[[ Available data, beginning ]]
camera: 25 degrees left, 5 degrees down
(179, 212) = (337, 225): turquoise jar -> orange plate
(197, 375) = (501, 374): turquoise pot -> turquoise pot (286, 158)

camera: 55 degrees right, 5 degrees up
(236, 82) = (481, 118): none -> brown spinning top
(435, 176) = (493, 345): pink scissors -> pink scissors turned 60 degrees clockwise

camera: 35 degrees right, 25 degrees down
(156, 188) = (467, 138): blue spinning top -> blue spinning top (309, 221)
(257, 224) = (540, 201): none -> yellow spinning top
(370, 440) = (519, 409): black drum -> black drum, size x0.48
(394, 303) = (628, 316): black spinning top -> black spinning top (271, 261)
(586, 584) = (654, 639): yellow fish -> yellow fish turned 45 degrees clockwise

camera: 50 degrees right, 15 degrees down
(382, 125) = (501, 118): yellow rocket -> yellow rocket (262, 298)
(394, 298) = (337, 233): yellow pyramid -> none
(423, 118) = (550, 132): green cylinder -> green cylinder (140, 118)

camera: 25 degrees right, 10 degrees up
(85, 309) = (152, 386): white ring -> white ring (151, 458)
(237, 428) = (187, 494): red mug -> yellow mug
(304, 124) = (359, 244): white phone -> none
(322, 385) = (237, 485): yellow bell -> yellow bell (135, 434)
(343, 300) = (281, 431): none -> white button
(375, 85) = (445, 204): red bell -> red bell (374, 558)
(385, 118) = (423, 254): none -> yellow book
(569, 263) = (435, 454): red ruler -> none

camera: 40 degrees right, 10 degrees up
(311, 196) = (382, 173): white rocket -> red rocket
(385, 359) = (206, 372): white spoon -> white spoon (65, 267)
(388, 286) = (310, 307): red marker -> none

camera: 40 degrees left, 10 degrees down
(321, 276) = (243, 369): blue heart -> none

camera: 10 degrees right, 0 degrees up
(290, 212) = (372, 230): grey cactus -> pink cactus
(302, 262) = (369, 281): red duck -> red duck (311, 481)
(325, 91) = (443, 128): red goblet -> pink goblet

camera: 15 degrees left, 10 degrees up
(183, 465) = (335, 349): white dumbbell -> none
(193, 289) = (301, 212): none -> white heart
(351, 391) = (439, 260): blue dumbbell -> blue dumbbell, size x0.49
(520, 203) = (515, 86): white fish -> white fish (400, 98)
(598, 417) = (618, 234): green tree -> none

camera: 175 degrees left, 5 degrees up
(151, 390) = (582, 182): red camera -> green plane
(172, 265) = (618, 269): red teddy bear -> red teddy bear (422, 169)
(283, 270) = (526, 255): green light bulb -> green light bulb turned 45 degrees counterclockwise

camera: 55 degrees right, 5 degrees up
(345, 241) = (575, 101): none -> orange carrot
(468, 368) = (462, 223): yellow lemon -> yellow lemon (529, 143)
[[ Available data, end ]]
- What the task asks -
Reproduce every record above exactly as it appears.

- Exercise response -
camera: 25 degrees left, 5 degrees down
(179, 212) = (337, 225): turquoise jar -> orange plate
(197, 375) = (501, 374): turquoise pot -> turquoise pot (286, 158)

camera: 55 degrees right, 5 degrees up
(236, 82) = (481, 118): none -> brown spinning top
(435, 176) = (493, 345): pink scissors -> pink scissors turned 60 degrees clockwise

camera: 35 degrees right, 25 degrees down
(156, 188) = (467, 138): blue spinning top -> blue spinning top (309, 221)
(257, 224) = (540, 201): none -> yellow spinning top
(370, 440) = (519, 409): black drum -> black drum, size x0.48
(394, 303) = (628, 316): black spinning top -> black spinning top (271, 261)
(586, 584) = (654, 639): yellow fish -> yellow fish turned 45 degrees clockwise

camera: 50 degrees right, 15 degrees down
(382, 125) = (501, 118): yellow rocket -> yellow rocket (262, 298)
(394, 298) = (337, 233): yellow pyramid -> none
(423, 118) = (550, 132): green cylinder -> green cylinder (140, 118)

camera: 25 degrees right, 10 degrees up
(85, 309) = (152, 386): white ring -> white ring (151, 458)
(237, 428) = (187, 494): red mug -> yellow mug
(304, 124) = (359, 244): white phone -> none
(322, 385) = (237, 485): yellow bell -> yellow bell (135, 434)
(343, 300) = (281, 431): none -> white button
(375, 85) = (445, 204): red bell -> red bell (374, 558)
(385, 118) = (423, 254): none -> yellow book
(569, 263) = (435, 454): red ruler -> none

camera: 40 degrees right, 10 degrees up
(311, 196) = (382, 173): white rocket -> red rocket
(385, 359) = (206, 372): white spoon -> white spoon (65, 267)
(388, 286) = (310, 307): red marker -> none

camera: 40 degrees left, 10 degrees down
(321, 276) = (243, 369): blue heart -> none

camera: 10 degrees right, 0 degrees up
(290, 212) = (372, 230): grey cactus -> pink cactus
(302, 262) = (369, 281): red duck -> red duck (311, 481)
(325, 91) = (443, 128): red goblet -> pink goblet

camera: 15 degrees left, 10 degrees up
(183, 465) = (335, 349): white dumbbell -> none
(193, 289) = (301, 212): none -> white heart
(351, 391) = (439, 260): blue dumbbell -> blue dumbbell, size x0.49
(520, 203) = (515, 86): white fish -> white fish (400, 98)
(598, 417) = (618, 234): green tree -> none

camera: 175 degrees left, 5 degrees up
(151, 390) = (582, 182): red camera -> green plane
(172, 265) = (618, 269): red teddy bear -> red teddy bear (422, 169)
(283, 270) = (526, 255): green light bulb -> green light bulb turned 45 degrees counterclockwise

camera: 55 degrees right, 5 degrees up
(345, 241) = (575, 101): none -> orange carrot
(468, 368) = (462, 223): yellow lemon -> yellow lemon (529, 143)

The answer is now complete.